| Task description |
Before you return the entries below, strip out the pictures and keep all else exact.

| Provided data |
++++++++

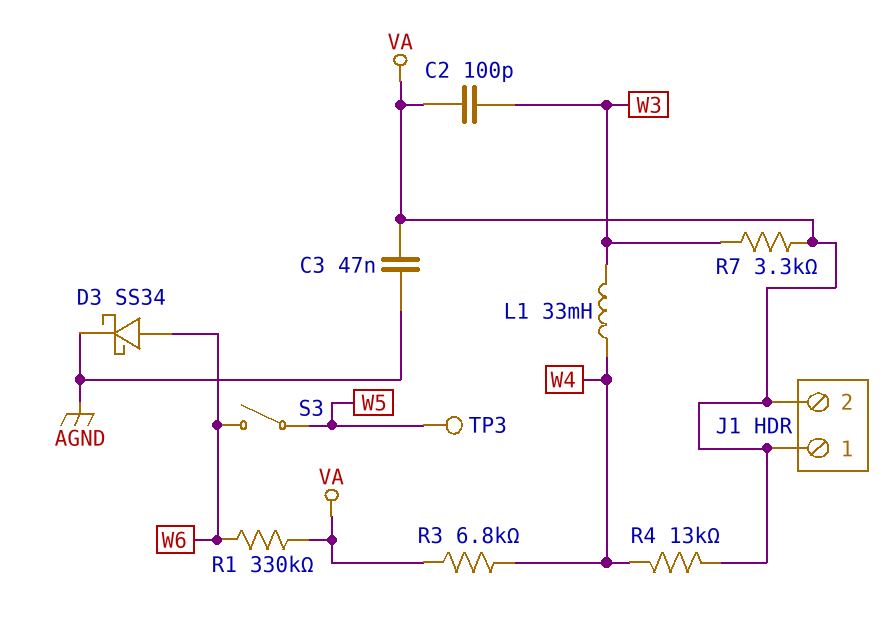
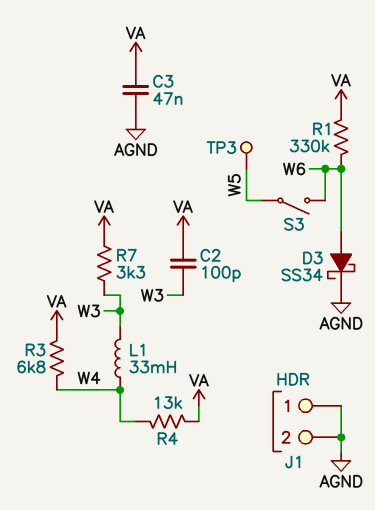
J1 pin 1: VA -> AGND
J1 pin 2: VA -> AGND

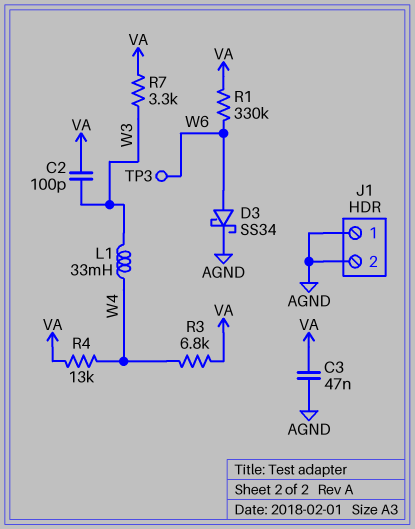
S3: switch (W5, W6) -> none
TP3: test point (W5) -> test point (W6)

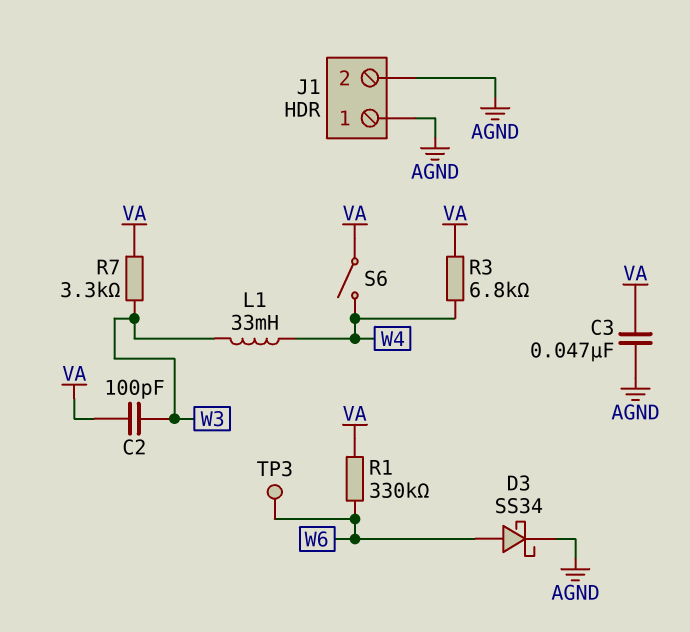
R4: 13k (VA, W4) -> none
S6: none -> switch (VA, W4)

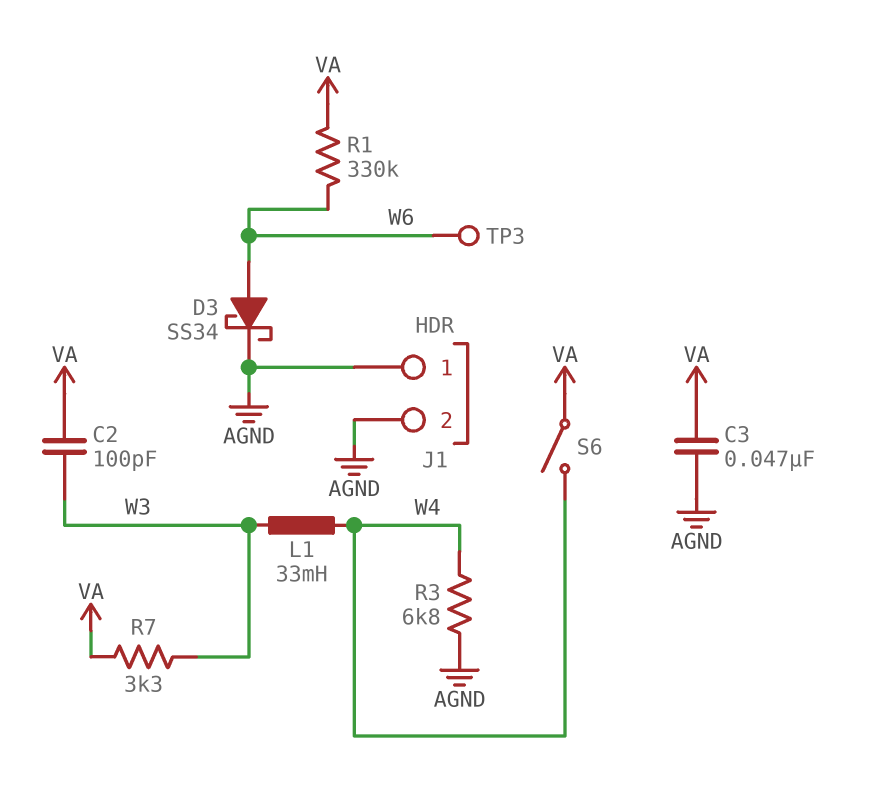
R3: 6.8k (VA, W4) -> 6.8k (AGND, W4)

++++++++

| Task answer |
J1 pin 1: VA -> AGND
J1 pin 2: VA -> AGND

S3: switch (W5, W6) -> none
TP3: test point (W5) -> test point (W6)

R4: 13k (VA, W4) -> none
S6: none -> switch (VA, W4)

R3: 6.8k (VA, W4) -> 6.8k (AGND, W4)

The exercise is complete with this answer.